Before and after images
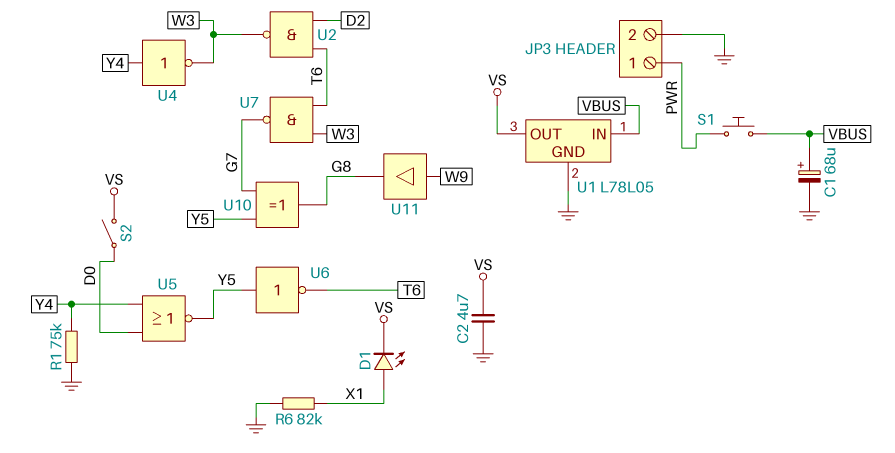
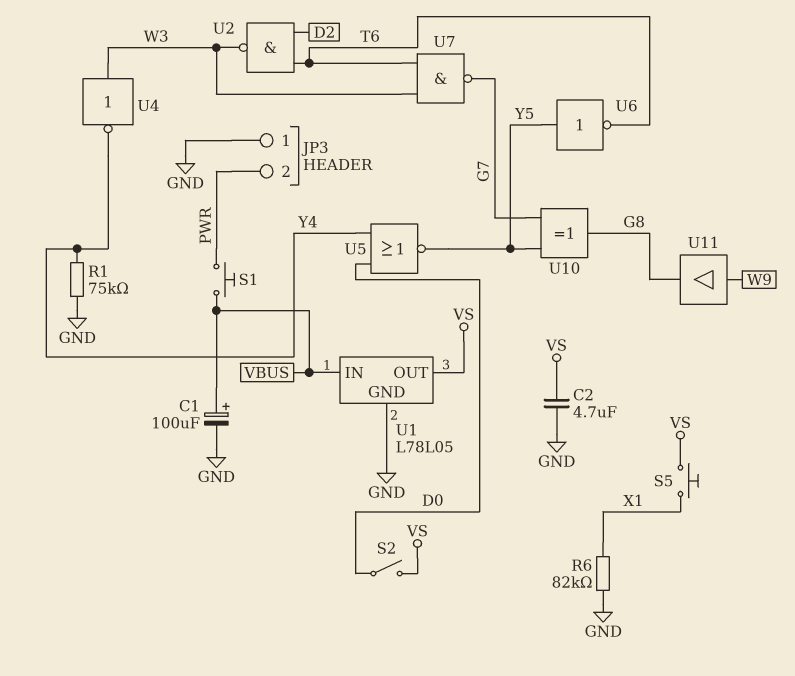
C1: 68uF (plus VBUS, minus GND) -> 100uF (plus VBUS, minus GND)
D1: LED (A X1, K VS) -> none
JP3 pin 1: PWR -> GND
JP3 pin 2: GND -> PWR
S5: none -> button (VS, X1)
U4: NOT (in Y4, out W3) -> NOT (in W3, out Y4)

*Problem details*: Produce an exact transcription of the lines from the one containing "S5: none -> button (VS, X1)" through the end of the records, both included, and no other lines.

*Task result*:
S5: none -> button (VS, X1)
U4: NOT (in Y4, out W3) -> NOT (in W3, out Y4)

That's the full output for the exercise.